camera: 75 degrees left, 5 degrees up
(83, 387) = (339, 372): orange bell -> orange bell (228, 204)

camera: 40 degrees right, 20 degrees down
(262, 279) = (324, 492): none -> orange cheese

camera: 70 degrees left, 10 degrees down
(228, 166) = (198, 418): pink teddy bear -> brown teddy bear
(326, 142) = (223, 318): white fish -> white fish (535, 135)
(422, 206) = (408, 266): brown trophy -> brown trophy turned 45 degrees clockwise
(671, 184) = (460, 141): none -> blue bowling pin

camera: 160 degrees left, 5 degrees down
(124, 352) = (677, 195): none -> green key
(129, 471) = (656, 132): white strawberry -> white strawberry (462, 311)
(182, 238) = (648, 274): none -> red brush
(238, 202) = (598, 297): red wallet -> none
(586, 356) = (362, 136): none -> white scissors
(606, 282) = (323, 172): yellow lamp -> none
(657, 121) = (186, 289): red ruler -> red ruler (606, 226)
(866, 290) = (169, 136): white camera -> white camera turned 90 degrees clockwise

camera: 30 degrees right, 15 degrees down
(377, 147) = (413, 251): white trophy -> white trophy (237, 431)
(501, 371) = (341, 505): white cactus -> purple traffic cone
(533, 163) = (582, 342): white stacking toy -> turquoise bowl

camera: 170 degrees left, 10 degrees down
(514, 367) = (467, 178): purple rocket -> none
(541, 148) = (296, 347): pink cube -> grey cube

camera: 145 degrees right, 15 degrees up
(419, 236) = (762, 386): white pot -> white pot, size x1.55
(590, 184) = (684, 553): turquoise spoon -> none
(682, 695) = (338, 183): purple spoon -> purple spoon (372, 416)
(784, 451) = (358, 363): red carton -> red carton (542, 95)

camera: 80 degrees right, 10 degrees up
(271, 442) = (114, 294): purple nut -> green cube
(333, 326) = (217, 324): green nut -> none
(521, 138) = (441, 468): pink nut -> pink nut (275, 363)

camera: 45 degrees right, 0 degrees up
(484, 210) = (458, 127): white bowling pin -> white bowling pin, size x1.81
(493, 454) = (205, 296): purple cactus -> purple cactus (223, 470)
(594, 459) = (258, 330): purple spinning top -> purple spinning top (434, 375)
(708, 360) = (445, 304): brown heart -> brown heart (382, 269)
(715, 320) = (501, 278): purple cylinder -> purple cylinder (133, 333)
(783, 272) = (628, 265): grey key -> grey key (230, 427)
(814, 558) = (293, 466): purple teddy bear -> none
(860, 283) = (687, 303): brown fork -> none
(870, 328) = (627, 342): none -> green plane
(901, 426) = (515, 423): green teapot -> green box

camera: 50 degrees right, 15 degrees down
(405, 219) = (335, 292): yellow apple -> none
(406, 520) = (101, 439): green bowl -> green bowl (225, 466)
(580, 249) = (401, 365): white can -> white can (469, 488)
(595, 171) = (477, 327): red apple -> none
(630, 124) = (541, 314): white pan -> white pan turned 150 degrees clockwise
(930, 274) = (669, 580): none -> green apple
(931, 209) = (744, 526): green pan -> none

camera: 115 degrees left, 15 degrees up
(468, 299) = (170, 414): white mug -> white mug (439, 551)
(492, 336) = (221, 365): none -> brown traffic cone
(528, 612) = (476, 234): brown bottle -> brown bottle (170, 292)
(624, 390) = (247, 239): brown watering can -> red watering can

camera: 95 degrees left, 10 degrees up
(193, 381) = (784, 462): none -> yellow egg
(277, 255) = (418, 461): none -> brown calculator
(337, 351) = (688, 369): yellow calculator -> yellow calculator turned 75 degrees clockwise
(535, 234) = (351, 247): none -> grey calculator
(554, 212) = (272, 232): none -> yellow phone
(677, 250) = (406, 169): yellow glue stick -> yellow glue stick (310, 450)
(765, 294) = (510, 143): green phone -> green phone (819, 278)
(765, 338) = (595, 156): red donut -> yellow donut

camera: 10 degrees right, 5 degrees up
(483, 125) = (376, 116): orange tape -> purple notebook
::::
Print exactly the lines of the listing above starting at the line containing "(405, 219) = (335, 292): yellow apple -> none" and ending at the line containing "(277, 255) = (418, 461): none", both included.

WRITTEN REPLY:
(405, 219) = (335, 292): yellow apple -> none
(406, 520) = (101, 439): green bowl -> green bowl (225, 466)
(580, 249) = (401, 365): white can -> white can (469, 488)
(595, 171) = (477, 327): red apple -> none
(630, 124) = (541, 314): white pan -> white pan turned 150 degrees clockwise
(930, 274) = (669, 580): none -> green apple
(931, 209) = (744, 526): green pan -> none

camera: 115 degrees left, 15 degrees up
(468, 299) = (170, 414): white mug -> white mug (439, 551)
(492, 336) = (221, 365): none -> brown traffic cone
(528, 612) = (476, 234): brown bottle -> brown bottle (170, 292)
(624, 390) = (247, 239): brown watering can -> red watering can

camera: 95 degrees left, 10 degrees up
(193, 381) = (784, 462): none -> yellow egg
(277, 255) = (418, 461): none -> brown calculator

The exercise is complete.